- _Task requirements_:
Check each line of the entries for "royal" and report the ones that have it.

Records from a collection
———

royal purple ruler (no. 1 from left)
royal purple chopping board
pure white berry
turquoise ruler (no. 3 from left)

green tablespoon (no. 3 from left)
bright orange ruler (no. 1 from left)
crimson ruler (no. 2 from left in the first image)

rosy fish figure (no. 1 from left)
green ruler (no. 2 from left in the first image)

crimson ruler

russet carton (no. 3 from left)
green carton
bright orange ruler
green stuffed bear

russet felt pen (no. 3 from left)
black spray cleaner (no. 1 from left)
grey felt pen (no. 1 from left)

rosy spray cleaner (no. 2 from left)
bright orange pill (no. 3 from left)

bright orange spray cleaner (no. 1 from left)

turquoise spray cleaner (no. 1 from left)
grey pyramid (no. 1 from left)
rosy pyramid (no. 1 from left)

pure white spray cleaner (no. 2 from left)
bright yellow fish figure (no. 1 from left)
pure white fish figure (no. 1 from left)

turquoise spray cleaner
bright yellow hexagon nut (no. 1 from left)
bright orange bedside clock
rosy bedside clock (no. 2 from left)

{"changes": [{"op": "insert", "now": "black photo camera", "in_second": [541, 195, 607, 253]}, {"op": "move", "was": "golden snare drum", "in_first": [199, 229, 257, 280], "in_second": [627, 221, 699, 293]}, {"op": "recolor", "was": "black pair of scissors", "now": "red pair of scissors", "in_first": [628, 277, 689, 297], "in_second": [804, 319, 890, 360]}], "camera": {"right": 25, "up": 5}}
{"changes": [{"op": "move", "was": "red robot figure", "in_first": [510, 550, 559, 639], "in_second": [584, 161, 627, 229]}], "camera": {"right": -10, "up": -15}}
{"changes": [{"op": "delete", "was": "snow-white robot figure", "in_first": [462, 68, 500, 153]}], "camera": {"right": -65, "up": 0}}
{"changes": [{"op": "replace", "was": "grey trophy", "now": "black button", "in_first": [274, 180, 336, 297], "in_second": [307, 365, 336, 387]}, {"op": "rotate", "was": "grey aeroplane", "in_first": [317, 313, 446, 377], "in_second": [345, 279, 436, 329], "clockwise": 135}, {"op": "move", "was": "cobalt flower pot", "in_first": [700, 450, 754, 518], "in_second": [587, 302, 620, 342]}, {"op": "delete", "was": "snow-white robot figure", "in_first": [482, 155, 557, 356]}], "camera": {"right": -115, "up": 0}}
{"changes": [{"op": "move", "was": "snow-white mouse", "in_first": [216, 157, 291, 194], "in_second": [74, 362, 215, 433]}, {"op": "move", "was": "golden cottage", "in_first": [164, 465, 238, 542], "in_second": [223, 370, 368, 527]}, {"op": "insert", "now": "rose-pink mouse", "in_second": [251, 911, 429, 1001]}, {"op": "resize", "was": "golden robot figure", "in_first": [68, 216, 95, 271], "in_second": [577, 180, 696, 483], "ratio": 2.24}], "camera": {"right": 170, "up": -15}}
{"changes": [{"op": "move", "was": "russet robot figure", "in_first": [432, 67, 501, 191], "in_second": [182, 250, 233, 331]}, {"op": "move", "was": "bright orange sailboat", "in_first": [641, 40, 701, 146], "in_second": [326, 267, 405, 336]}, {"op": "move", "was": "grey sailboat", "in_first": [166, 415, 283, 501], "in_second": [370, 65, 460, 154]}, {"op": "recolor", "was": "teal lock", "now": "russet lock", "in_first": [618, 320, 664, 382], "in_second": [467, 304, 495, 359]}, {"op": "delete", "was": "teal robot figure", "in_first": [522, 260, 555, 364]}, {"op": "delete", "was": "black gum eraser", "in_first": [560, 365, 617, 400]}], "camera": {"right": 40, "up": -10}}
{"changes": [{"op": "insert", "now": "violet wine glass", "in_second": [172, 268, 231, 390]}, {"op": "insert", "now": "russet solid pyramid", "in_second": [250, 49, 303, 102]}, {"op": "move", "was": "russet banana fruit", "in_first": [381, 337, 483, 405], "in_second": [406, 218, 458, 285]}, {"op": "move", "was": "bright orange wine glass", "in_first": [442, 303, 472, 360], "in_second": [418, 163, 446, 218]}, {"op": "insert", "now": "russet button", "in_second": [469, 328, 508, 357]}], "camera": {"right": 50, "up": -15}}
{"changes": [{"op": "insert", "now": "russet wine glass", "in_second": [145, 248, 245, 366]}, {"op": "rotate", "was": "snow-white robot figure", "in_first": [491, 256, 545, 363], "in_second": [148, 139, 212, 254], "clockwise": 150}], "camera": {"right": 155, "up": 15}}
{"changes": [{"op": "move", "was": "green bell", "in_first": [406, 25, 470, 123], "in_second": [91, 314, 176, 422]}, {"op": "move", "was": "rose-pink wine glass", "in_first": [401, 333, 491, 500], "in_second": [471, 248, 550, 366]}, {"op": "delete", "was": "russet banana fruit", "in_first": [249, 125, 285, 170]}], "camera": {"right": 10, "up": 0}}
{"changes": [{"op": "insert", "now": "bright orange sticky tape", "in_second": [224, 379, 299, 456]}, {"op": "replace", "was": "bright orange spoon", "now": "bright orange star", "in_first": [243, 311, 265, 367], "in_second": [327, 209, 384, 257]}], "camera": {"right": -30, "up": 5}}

———

- _Expected answer_:
royal purple ruler (no. 1 from left)
royal purple chopping board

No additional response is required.